> _Change listing data_
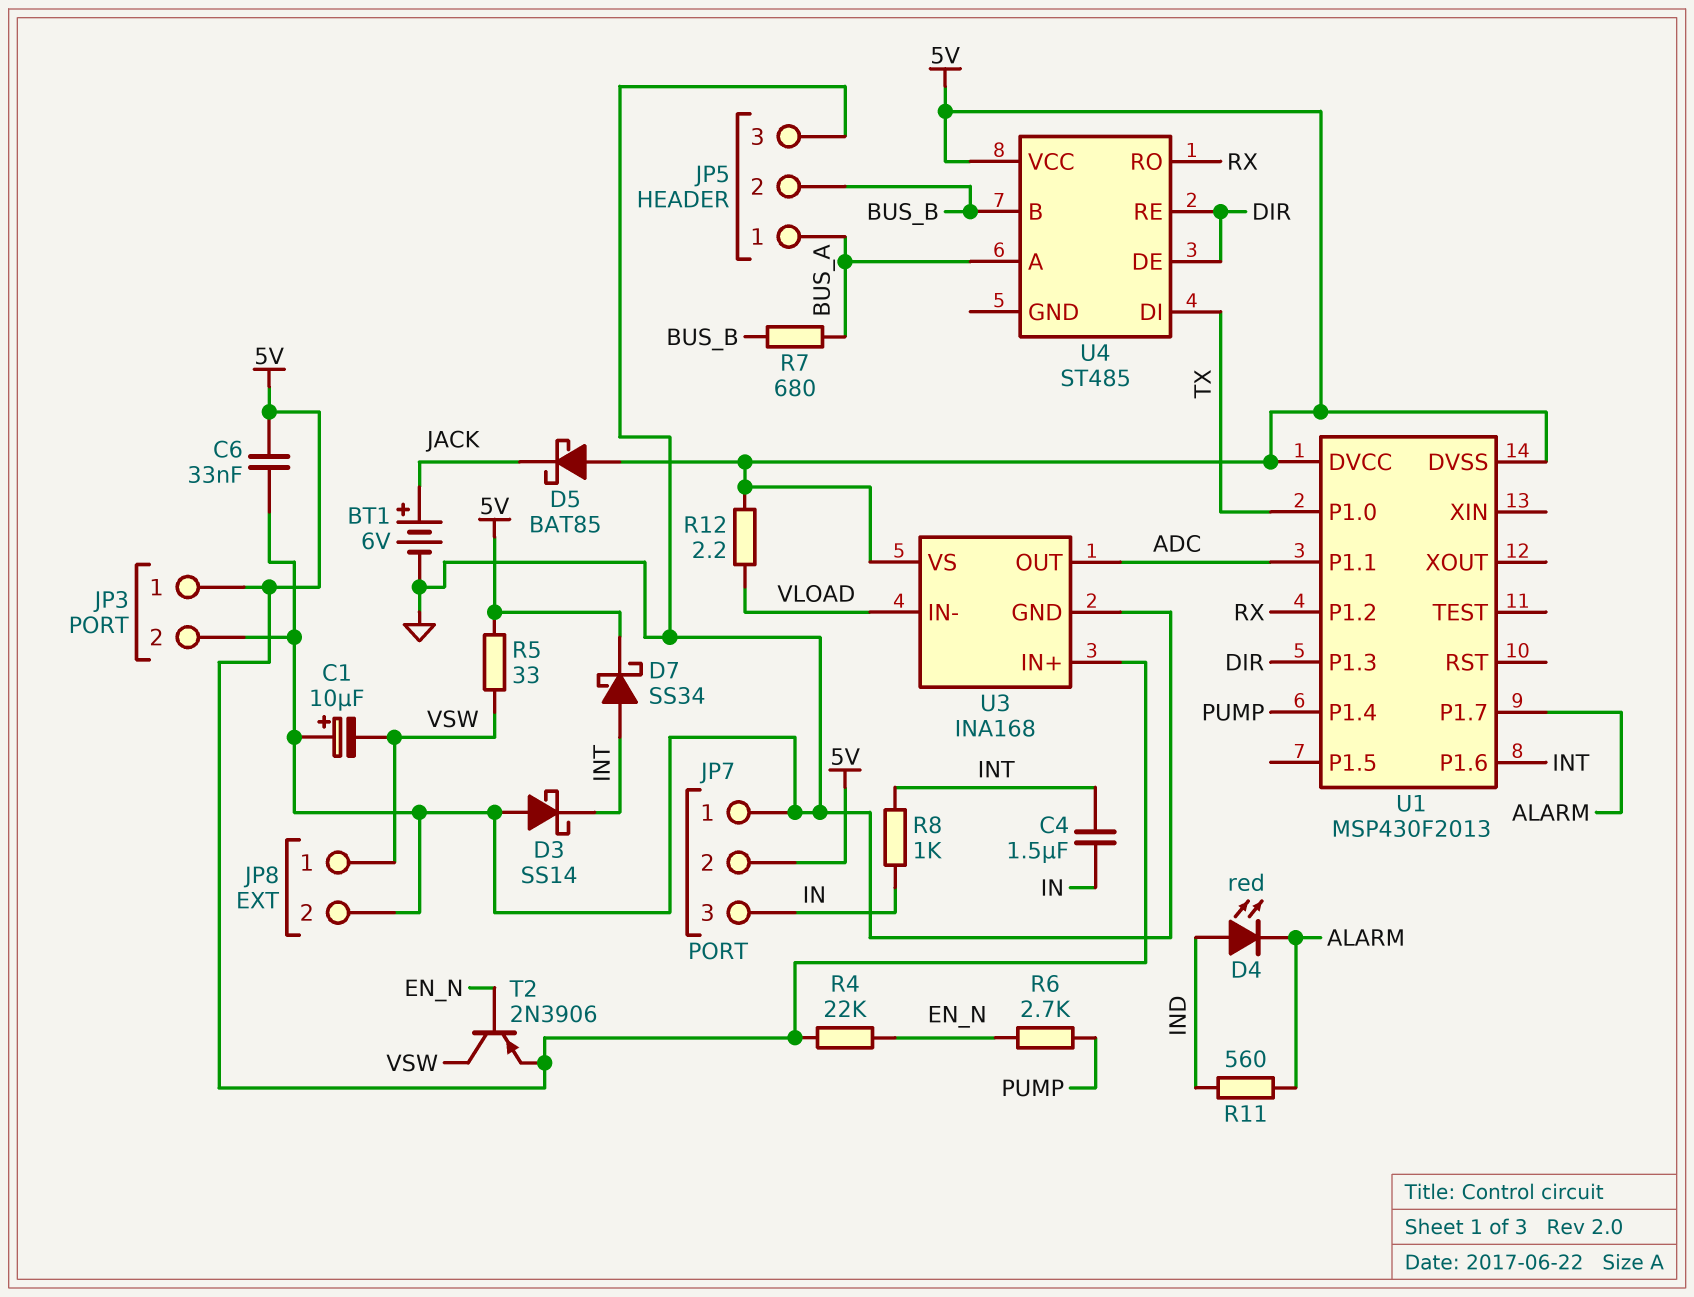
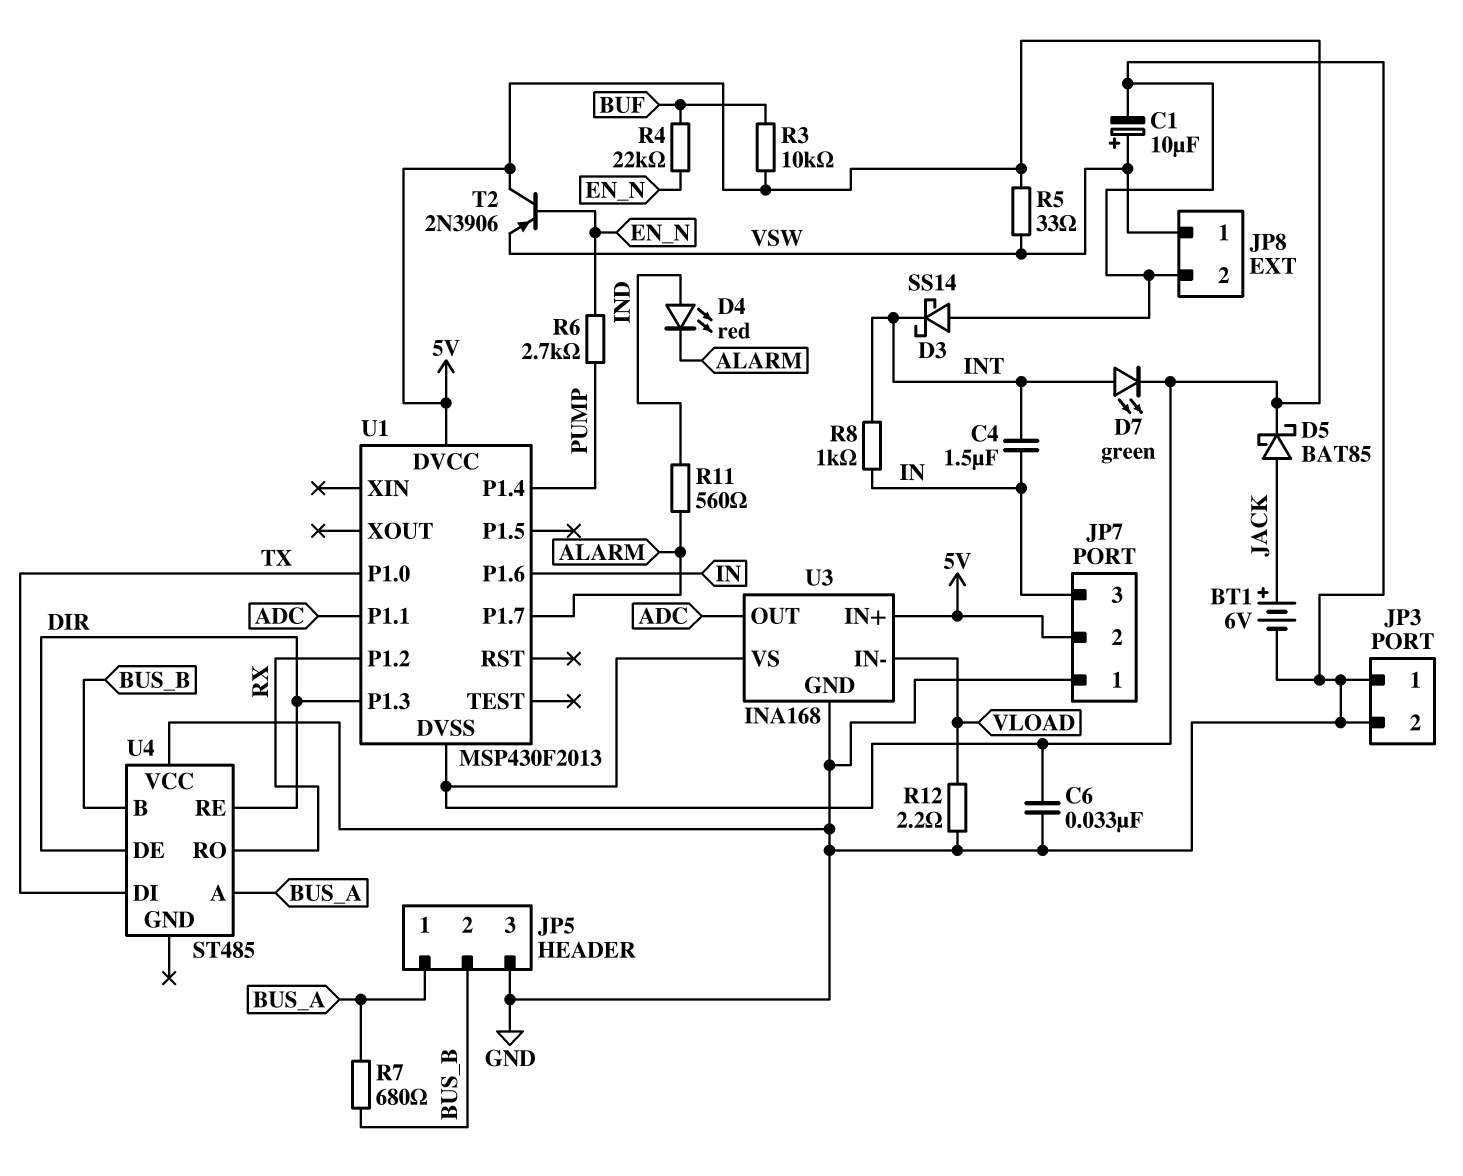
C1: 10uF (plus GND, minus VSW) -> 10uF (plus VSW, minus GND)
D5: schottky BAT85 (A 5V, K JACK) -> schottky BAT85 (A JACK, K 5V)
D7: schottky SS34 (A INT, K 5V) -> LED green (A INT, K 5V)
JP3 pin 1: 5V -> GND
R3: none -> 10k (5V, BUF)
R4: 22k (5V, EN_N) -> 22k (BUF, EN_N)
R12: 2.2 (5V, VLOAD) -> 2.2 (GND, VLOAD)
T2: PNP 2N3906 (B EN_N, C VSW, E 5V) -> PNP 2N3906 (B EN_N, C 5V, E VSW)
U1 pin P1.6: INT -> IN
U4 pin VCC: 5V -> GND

> _TRY IT_
Identify all lines in the records above with the word "schottky".

> _SOLUTION BELOW_
D5: schottky BAT85 (A 5V, K JACK) -> schottky BAT85 (A JACK, K 5V)
D7: schottky SS34 (A INT, K 5V) -> LED green (A INT, K 5V)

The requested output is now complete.